(Before-and-after object listings)
—————
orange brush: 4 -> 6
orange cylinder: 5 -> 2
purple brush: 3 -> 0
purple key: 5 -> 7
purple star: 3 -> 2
—————
▶ _What the task requires_
For this exercise, copy every line of the data that holds "purple".

▶ _Reply to the exercise_
purple brush: 3 -> 0
purple key: 5 -> 7
purple star: 3 -> 2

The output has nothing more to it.